DATA FOR THIS EXERCISE:
++++++
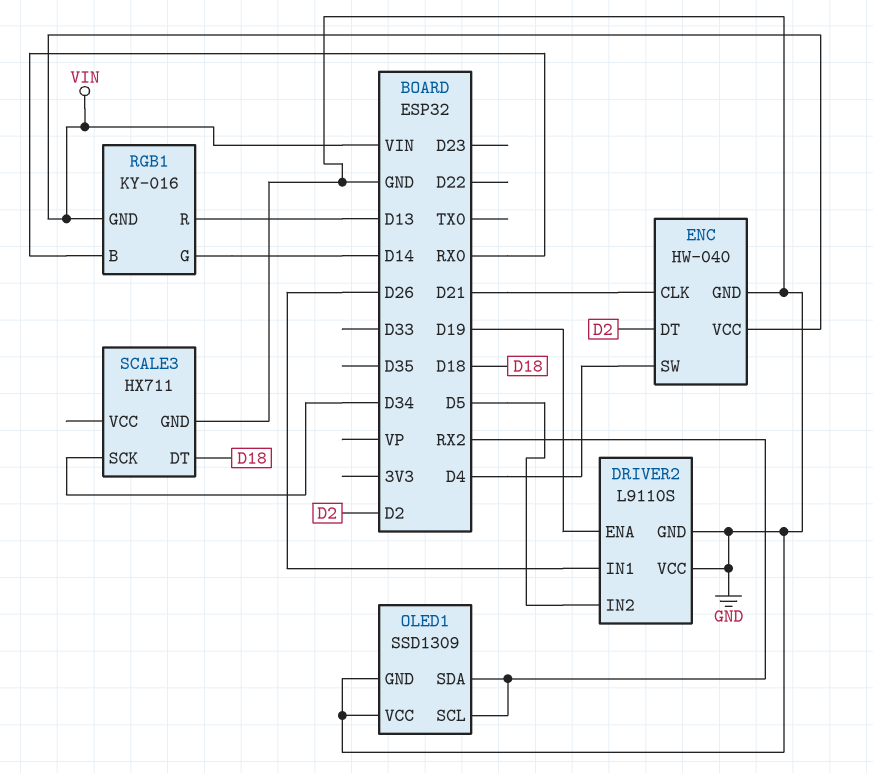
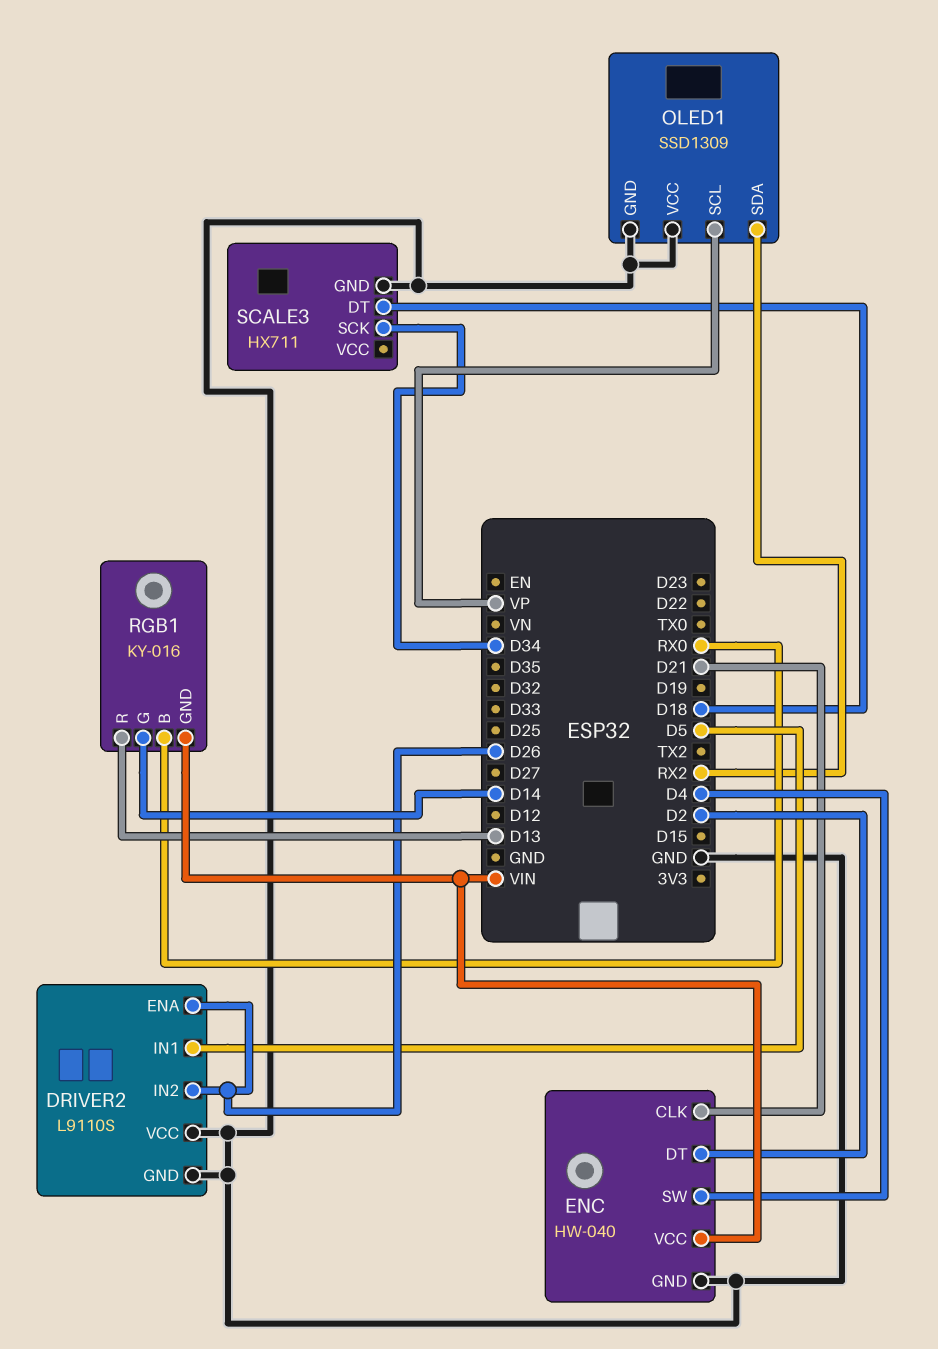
DRIVER2 pin ENA: D19 -> D26
DRIVER2 pin IN1: D26 -> D5
DRIVER2 pin IN2: D5 -> D26
OLED1 pin SCL: RX2 -> VP

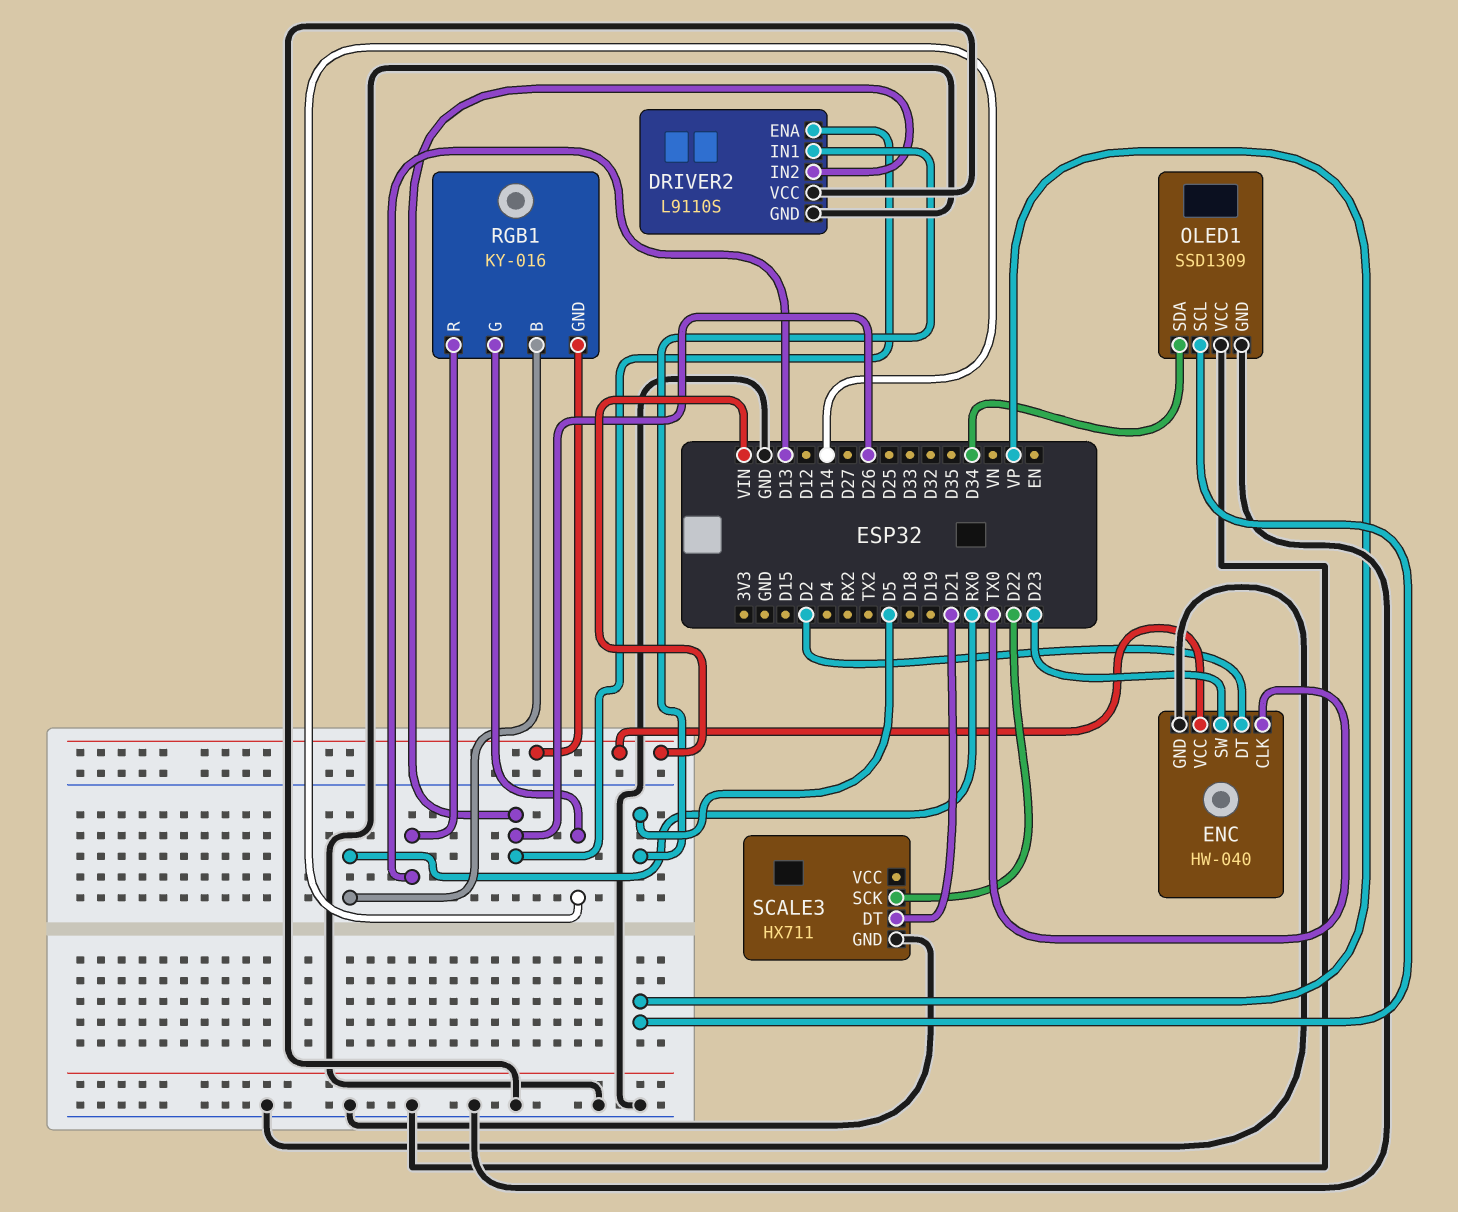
ENC pin CLK: D21 -> TX0
ENC pin SW: D4 -> D23
OLED1 pin SDA: RX2 -> D34
SCALE3 pin DT: D18 -> D21
SCALE3 pin SCK: D34 -> D22

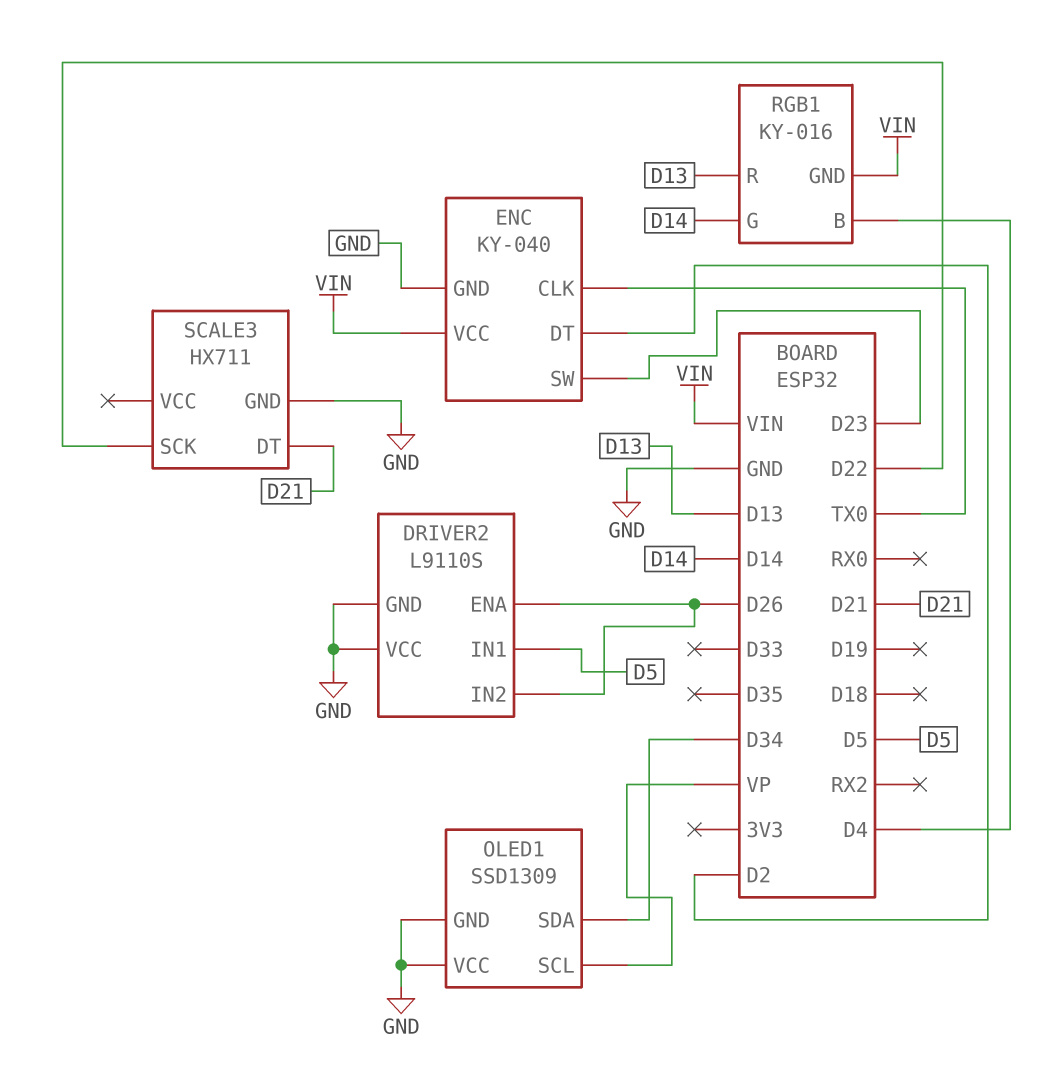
ENC: HW-040 -> KY-040
RGB1 pin B: RX0 -> D4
++++++
THE PROBLEM: When copying the entries above, keep each word as it is and exclude any image.

RESULT OF THIS TASK:
DRIVER2 pin ENA: D19 -> D26
DRIVER2 pin IN1: D26 -> D5
DRIVER2 pin IN2: D5 -> D26
OLED1 pin SCL: RX2 -> VP

ENC pin CLK: D21 -> TX0
ENC pin SW: D4 -> D23
OLED1 pin SDA: RX2 -> D34
SCALE3 pin DT: D18 -> D21
SCALE3 pin SCK: D34 -> D22

ENC: HW-040 -> KY-040
RGB1 pin B: RX0 -> D4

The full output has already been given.